**Required work**
Which lines of the records contain the word "OLED"? Copy each one.
[Opening Provided data section]
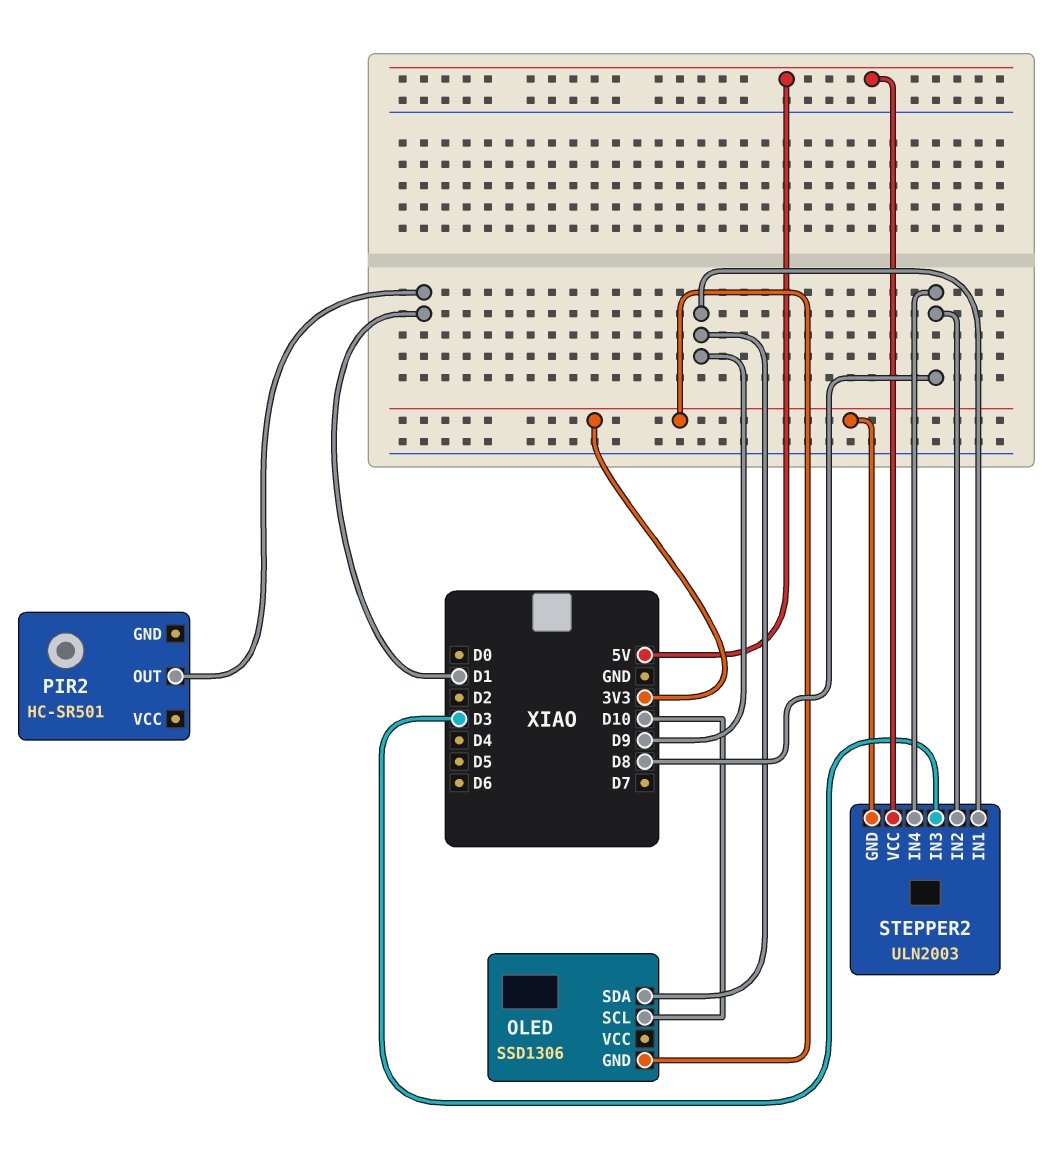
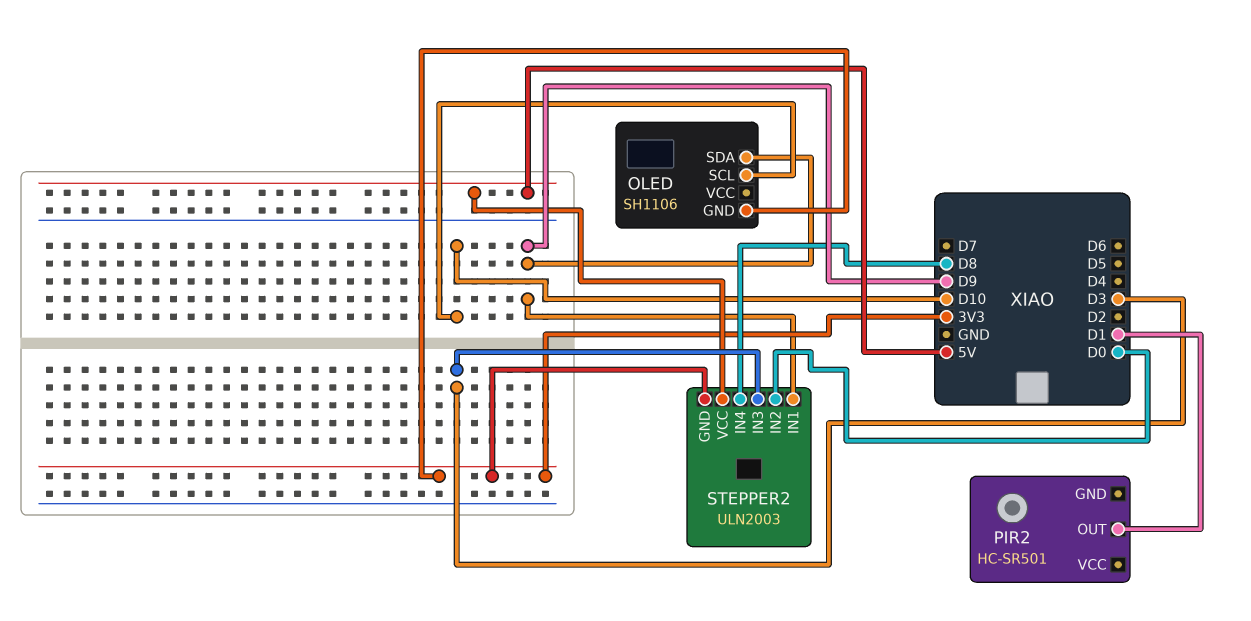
OLED: SSD1306 -> SH1106
STEPPER2 pin IN2: D8 -> D0

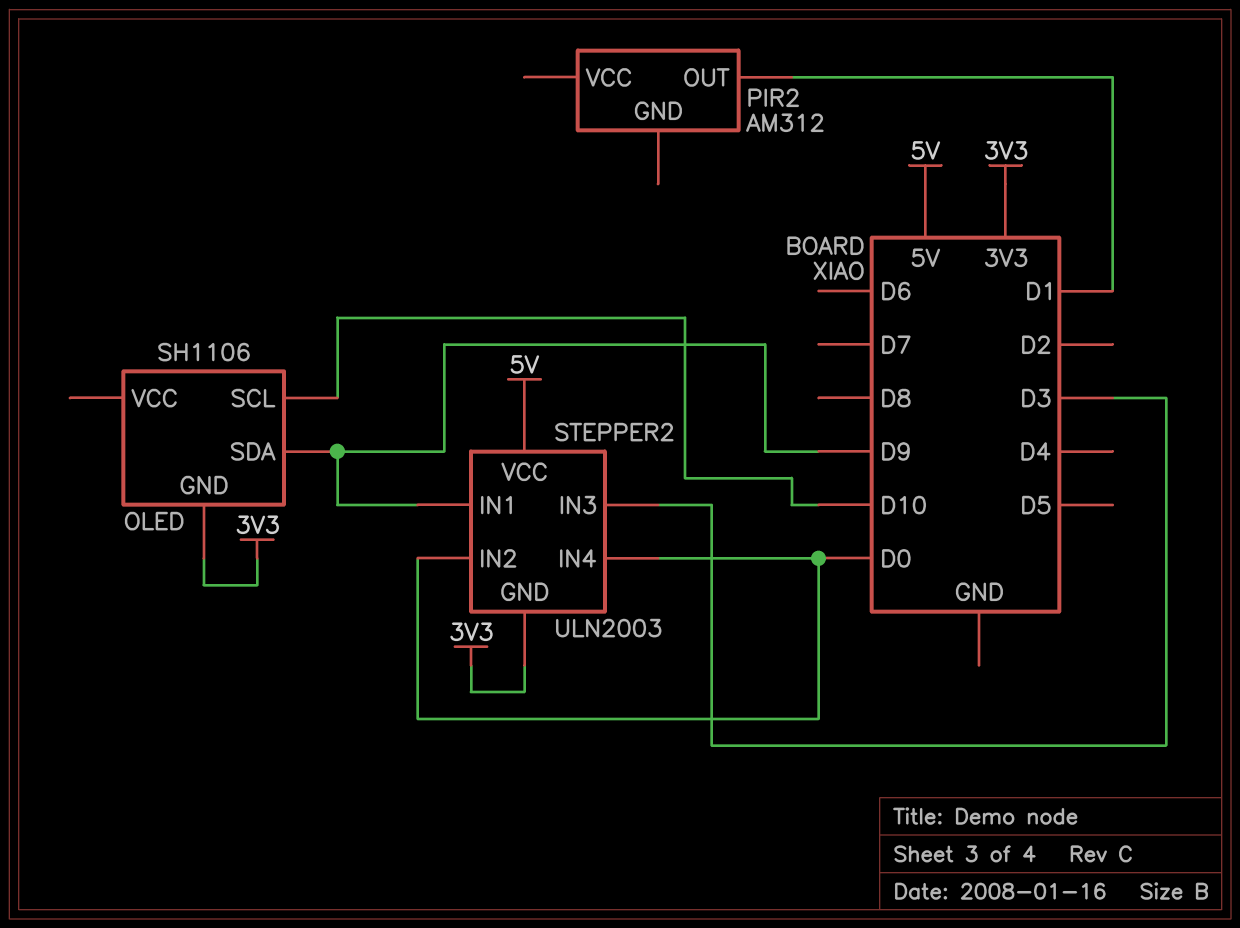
PIR2: HC-SR501 -> AM312
STEPPER2 pin IN4: D8 -> D0

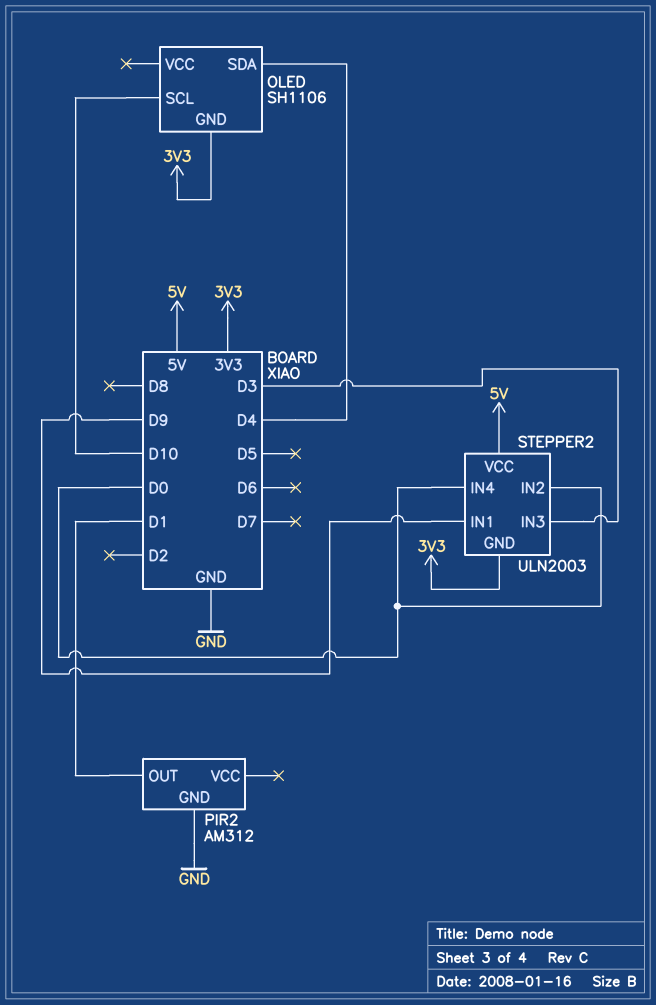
OLED pin SDA: D9 -> D4
PIR2 pin GND: none -> GND

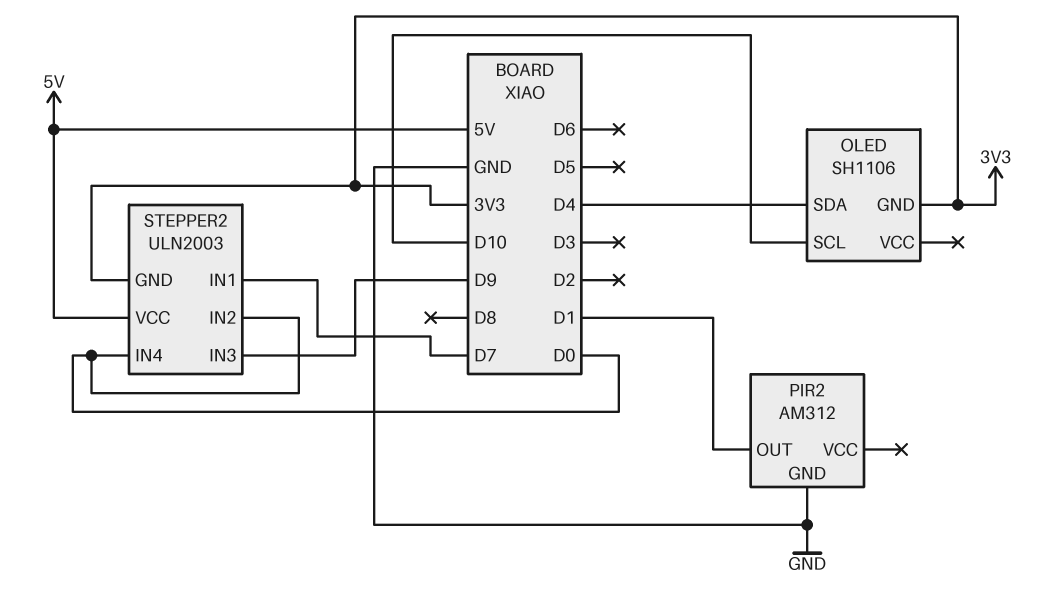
STEPPER2 pin IN1: D9 -> D7
STEPPER2 pin IN3: D3 -> D9

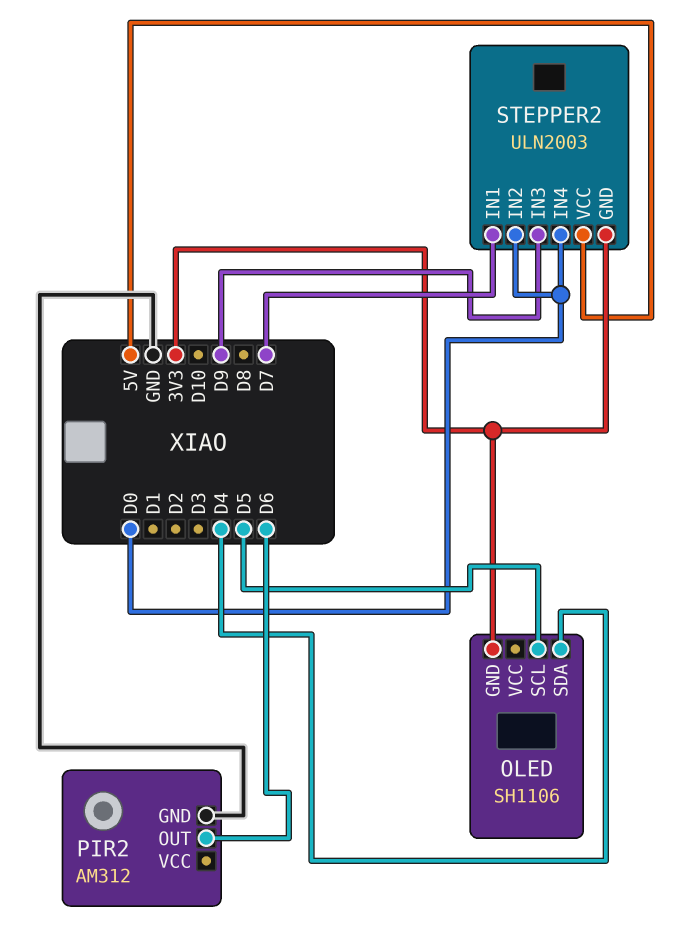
OLED pin SCL: D10 -> D5
PIR2 pin OUT: D1 -> D6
[Closing Provided data section]
**Worked solution**
OLED: SSD1306 -> SH1106
OLED pin SDA: D9 -> D4
OLED pin SCL: D10 -> D5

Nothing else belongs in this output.